- [Work instructions]: Could you output the entries that follow exactly, omitting any pictures they contain?

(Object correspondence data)
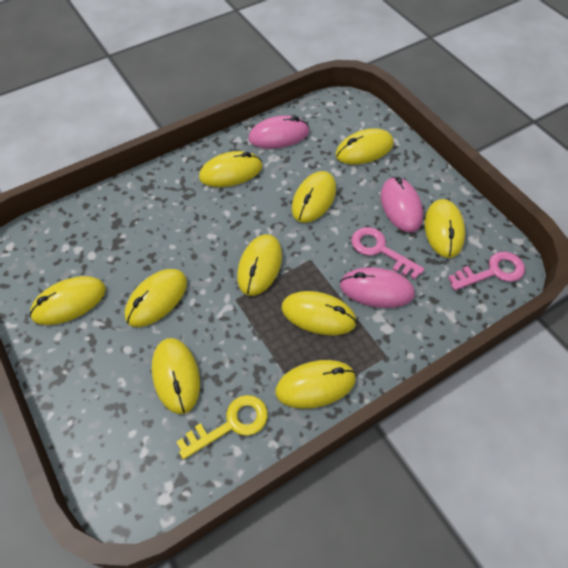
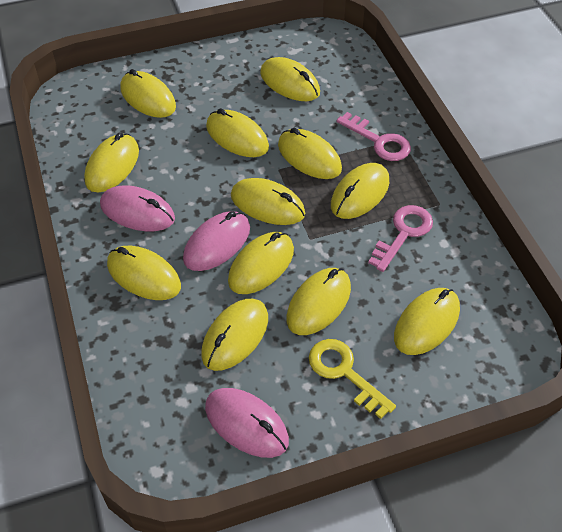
yellow mouse: 10 -> 12

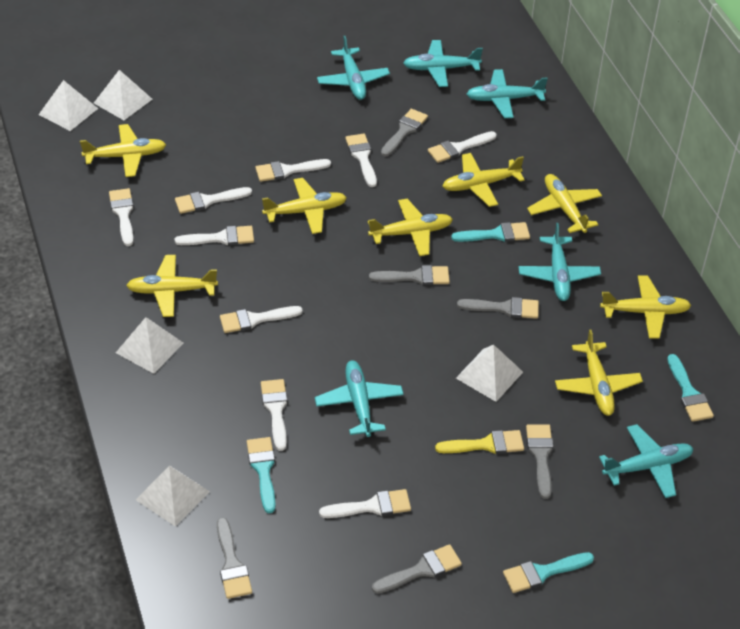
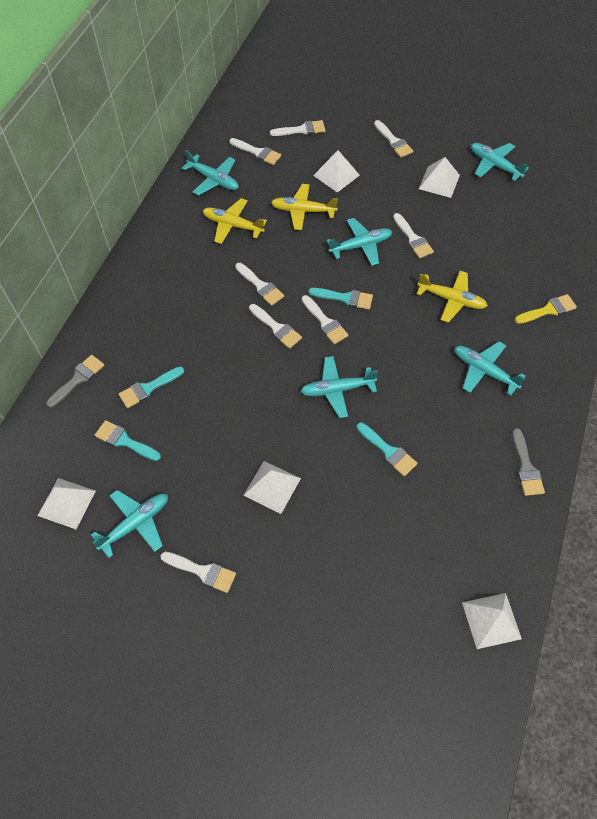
grey brush: 6 -> 2
white brush: 9 -> 8
yellow plane: 8 -> 3

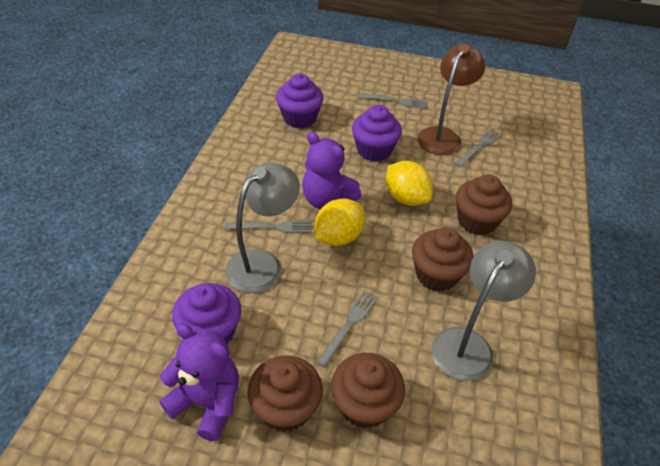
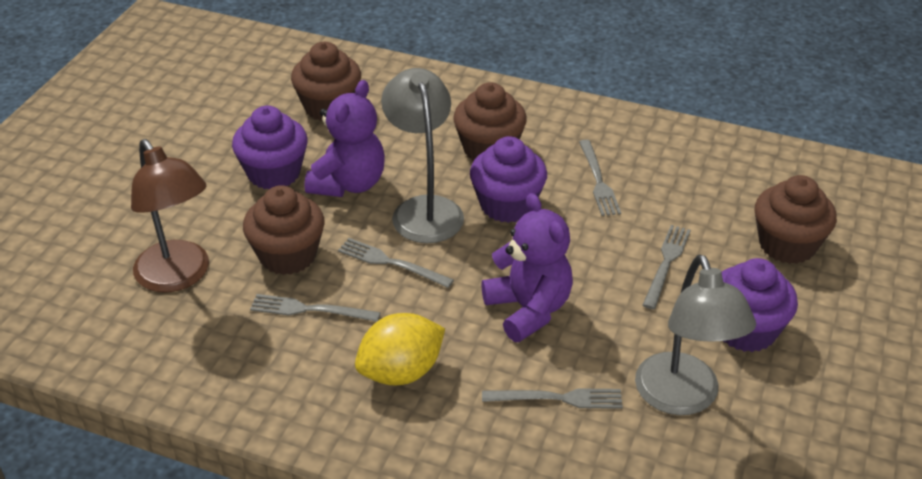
grey fork: 4 -> 5
yellow lemon: 2 -> 1

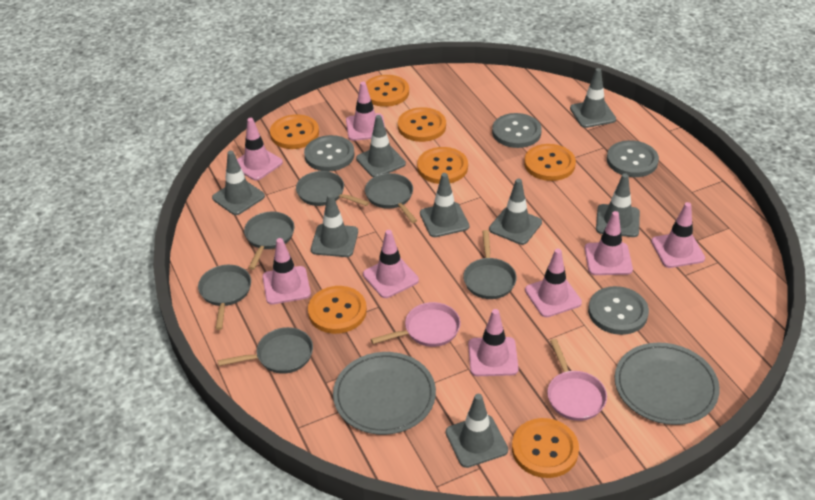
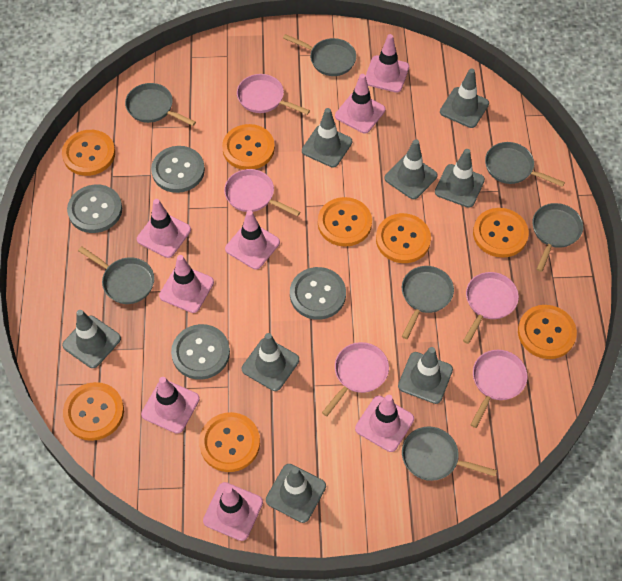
grey pan: 6 -> 7
grey plate: 2 -> 0
orange button: 7 -> 8
pink pan: 2 -> 5

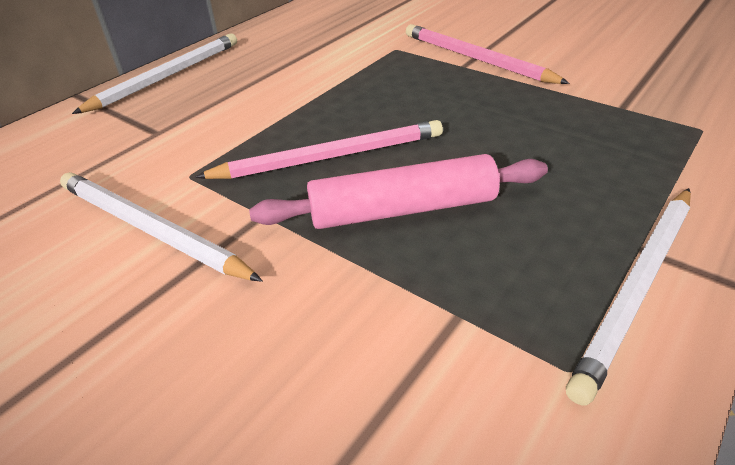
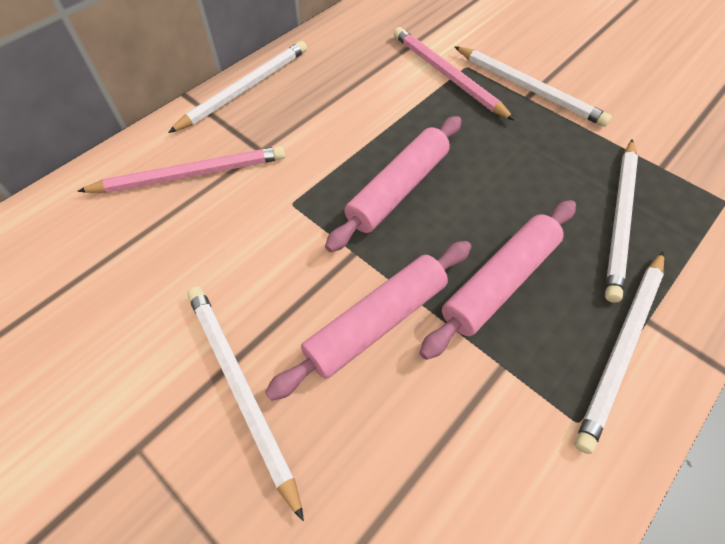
pink rolling pin: 1 -> 3
white pencil: 3 -> 5

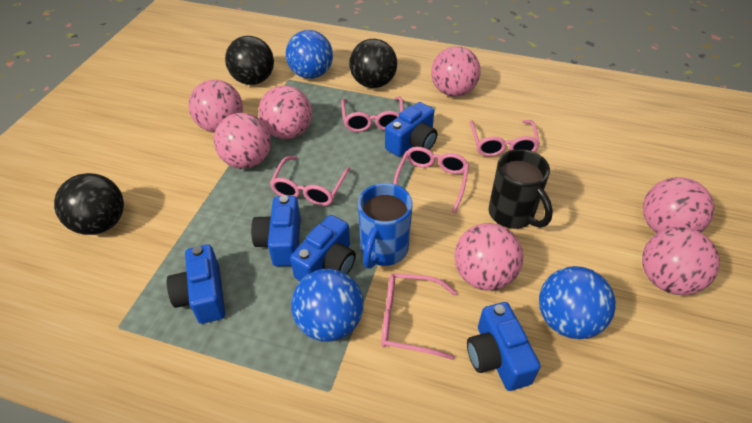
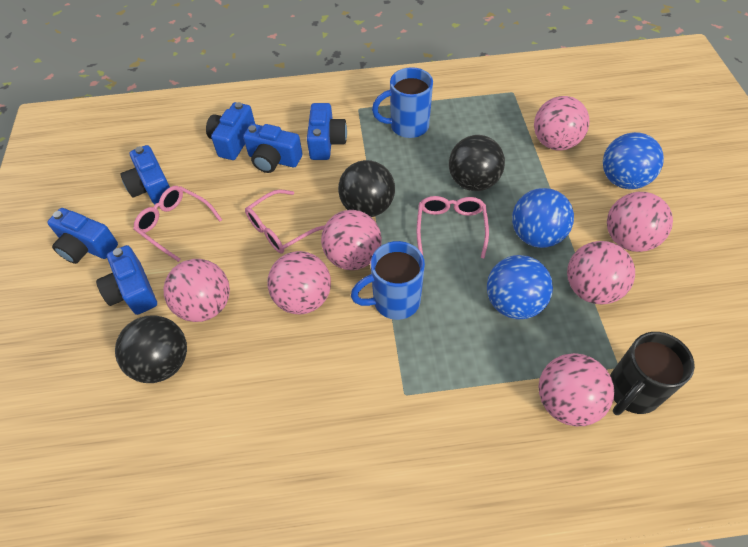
blue camera: 5 -> 6
blue mug: 1 -> 2
pink glasses: 5 -> 3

- [Reply to the task]:
yellow mouse: 10 -> 12

grey brush: 6 -> 2
white brush: 9 -> 8
yellow plane: 8 -> 3

grey fork: 4 -> 5
yellow lemon: 2 -> 1

grey pan: 6 -> 7
grey plate: 2 -> 0
orange button: 7 -> 8
pink pan: 2 -> 5

pink rolling pin: 1 -> 3
white pencil: 3 -> 5

blue camera: 5 -> 6
blue mug: 1 -> 2
pink glasses: 5 -> 3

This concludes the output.